WHAT YOU NEED TO DO
Could you rewrite every line of the listing below, replacing "pink square" with "gray square" and keeping everything else unchanged? Leave out the picture lines.

-=-=-

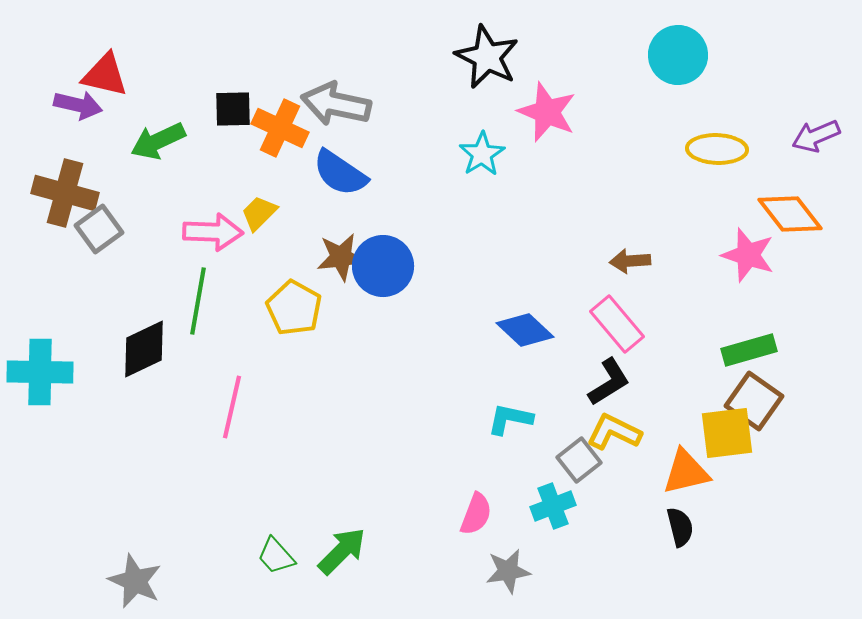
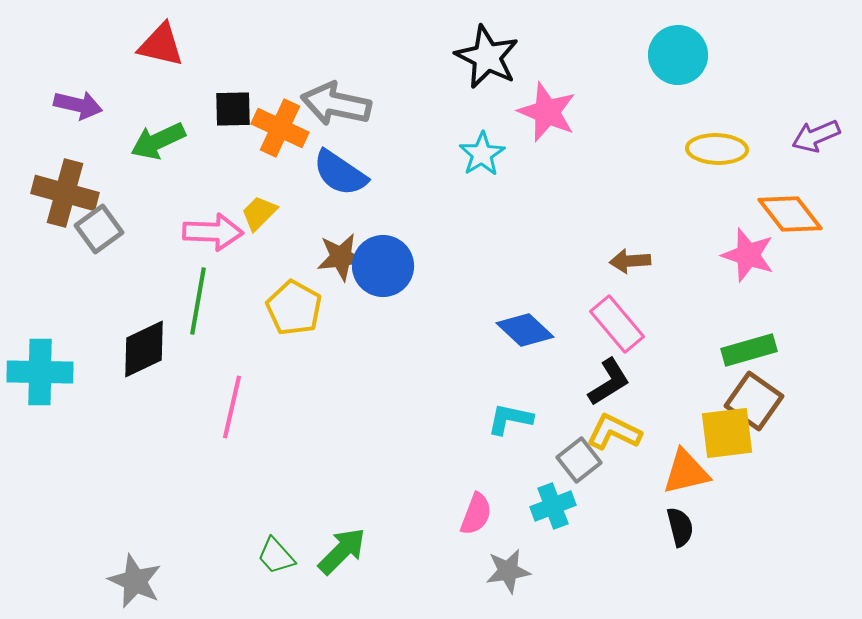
red triangle at (105, 75): moved 56 px right, 30 px up
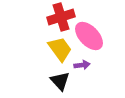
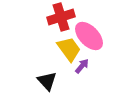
yellow trapezoid: moved 9 px right
purple arrow: moved 1 px down; rotated 42 degrees counterclockwise
black triangle: moved 13 px left
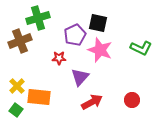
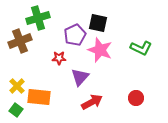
red circle: moved 4 px right, 2 px up
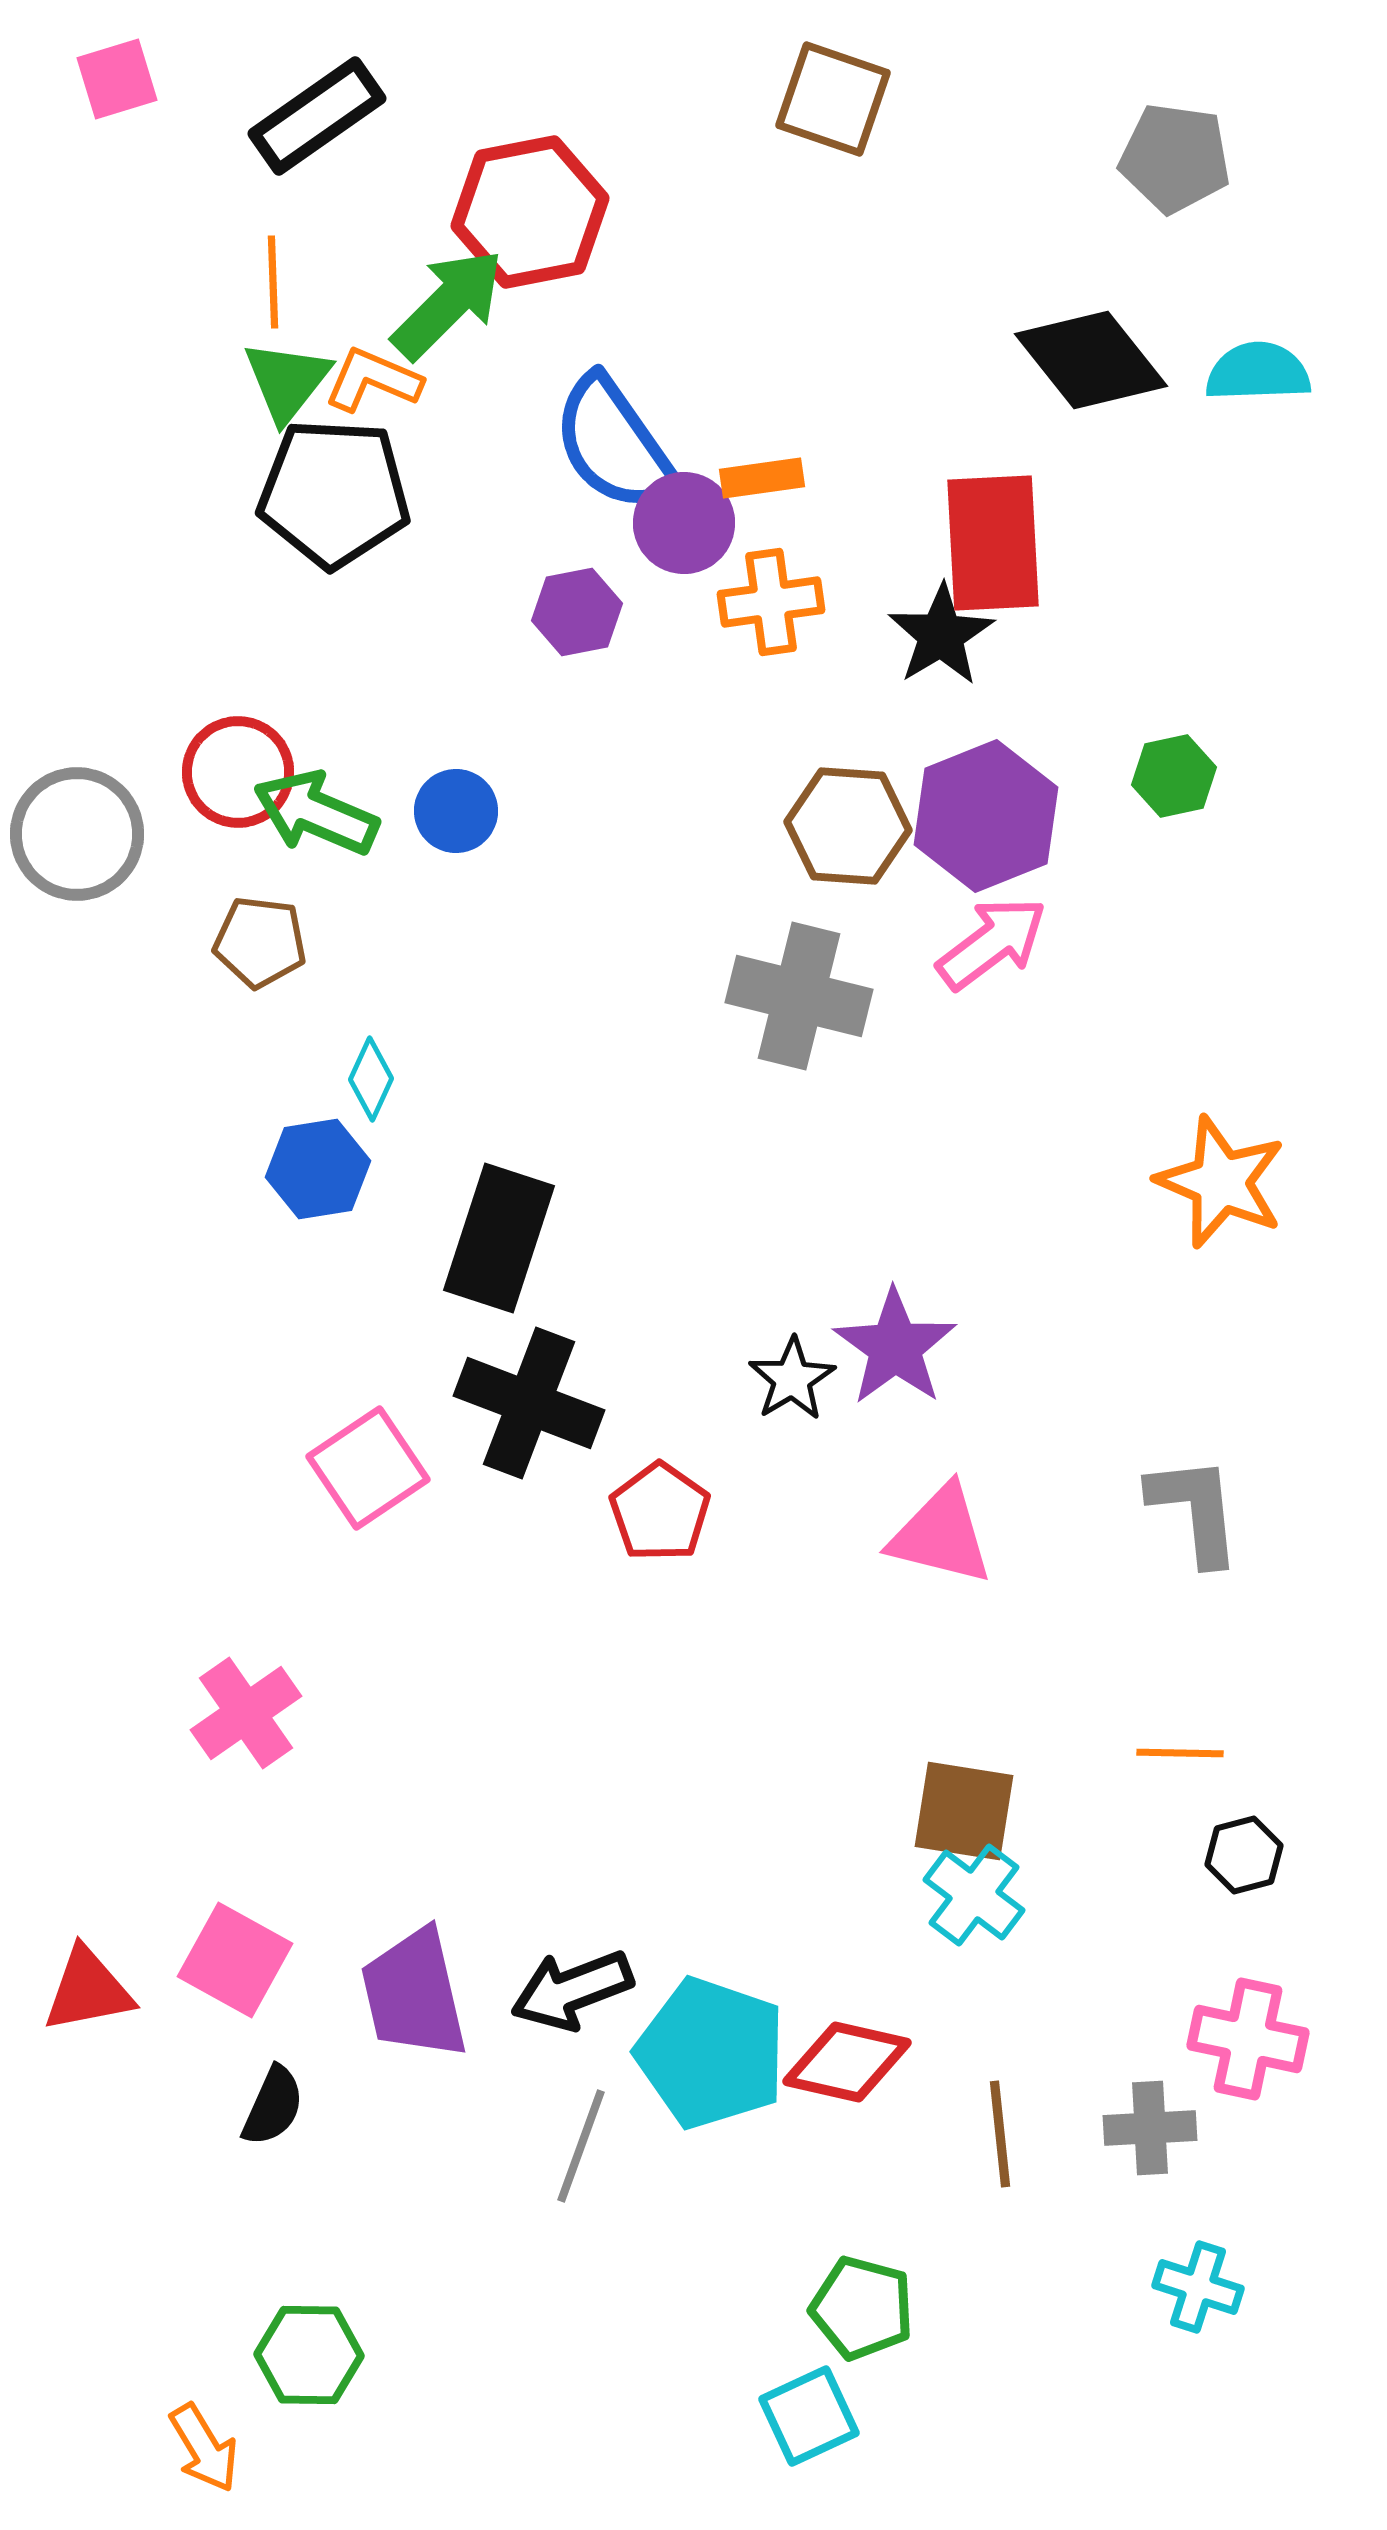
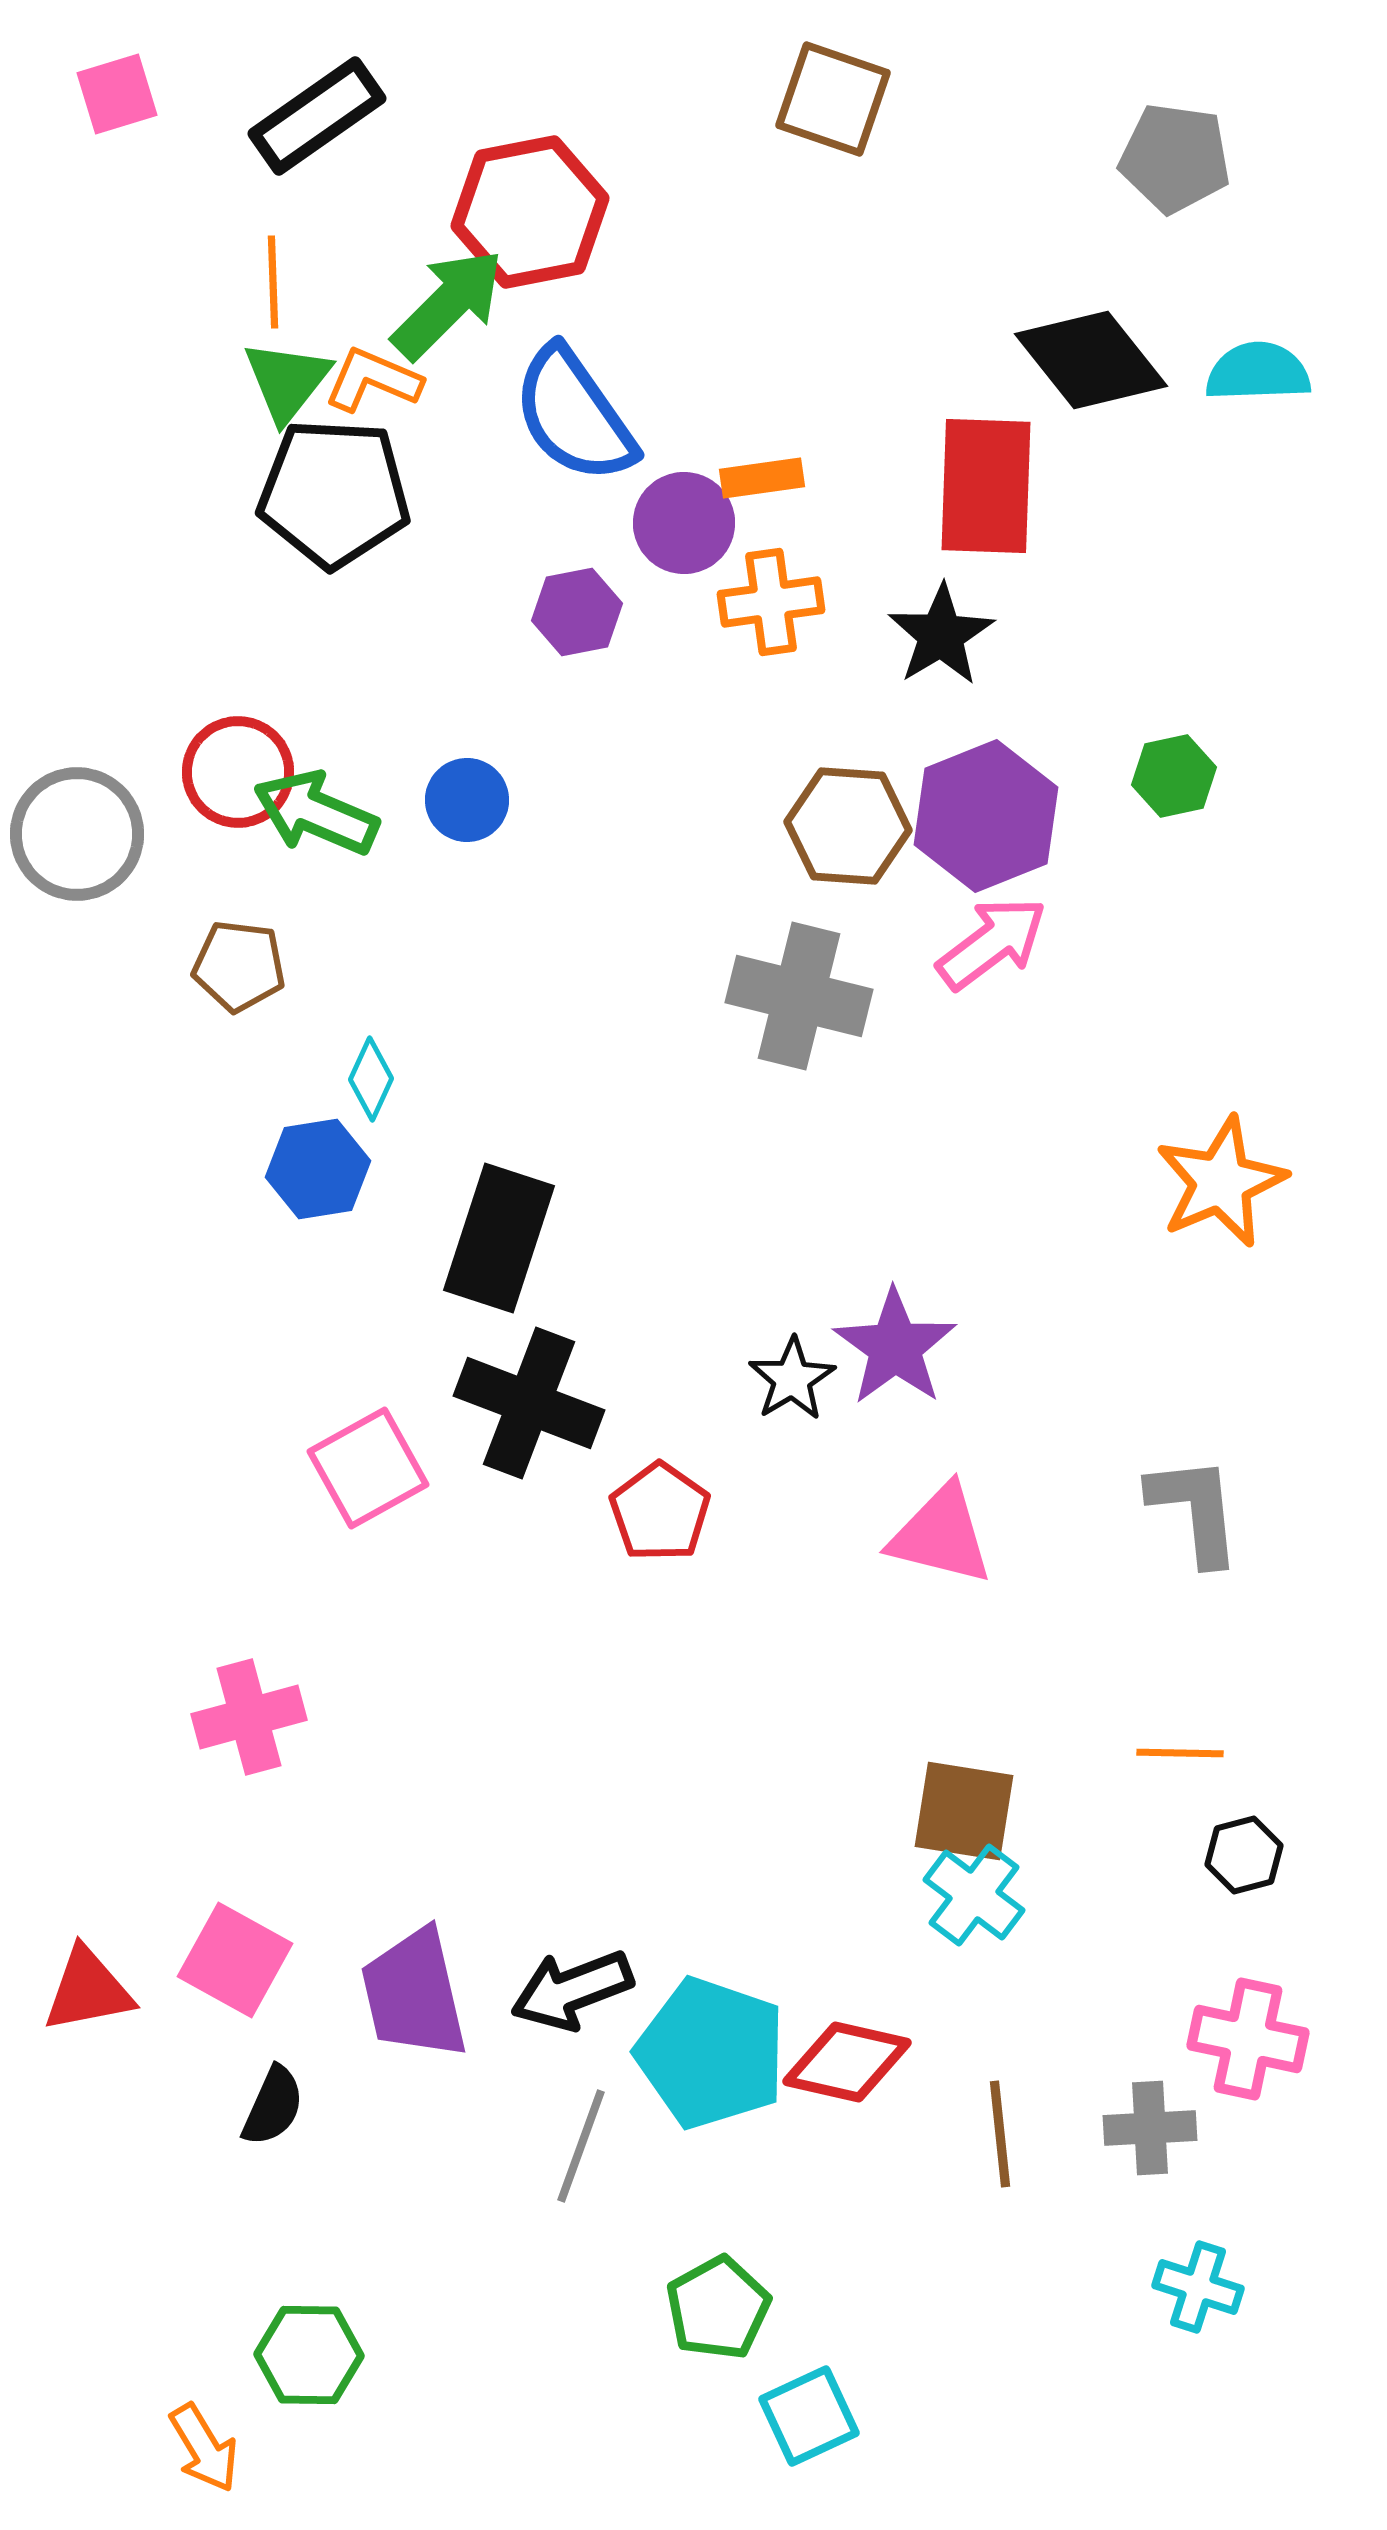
pink square at (117, 79): moved 15 px down
blue semicircle at (614, 444): moved 40 px left, 29 px up
red rectangle at (993, 543): moved 7 px left, 57 px up; rotated 5 degrees clockwise
blue circle at (456, 811): moved 11 px right, 11 px up
brown pentagon at (260, 942): moved 21 px left, 24 px down
orange star at (1221, 1182): rotated 26 degrees clockwise
pink square at (368, 1468): rotated 5 degrees clockwise
pink cross at (246, 1713): moved 3 px right, 4 px down; rotated 20 degrees clockwise
green pentagon at (862, 2308): moved 144 px left; rotated 28 degrees clockwise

-=-=-

IN RESPONSE
red triangle at (105, 75): moved 56 px right, 30 px up
yellow trapezoid: moved 9 px right
purple arrow: moved 1 px down; rotated 42 degrees counterclockwise
black triangle: moved 13 px left
red circle: moved 4 px right, 2 px up
gray square at (117, 79): moved 15 px down
blue semicircle at (614, 444): moved 40 px left, 29 px up
red rectangle at (993, 543): moved 7 px left, 57 px up; rotated 5 degrees clockwise
blue circle at (456, 811): moved 11 px right, 11 px up
brown pentagon at (260, 942): moved 21 px left, 24 px down
orange star at (1221, 1182): rotated 26 degrees clockwise
gray square at (368, 1468): rotated 5 degrees clockwise
pink cross at (246, 1713): moved 3 px right, 4 px down; rotated 20 degrees clockwise
green pentagon at (862, 2308): moved 144 px left; rotated 28 degrees clockwise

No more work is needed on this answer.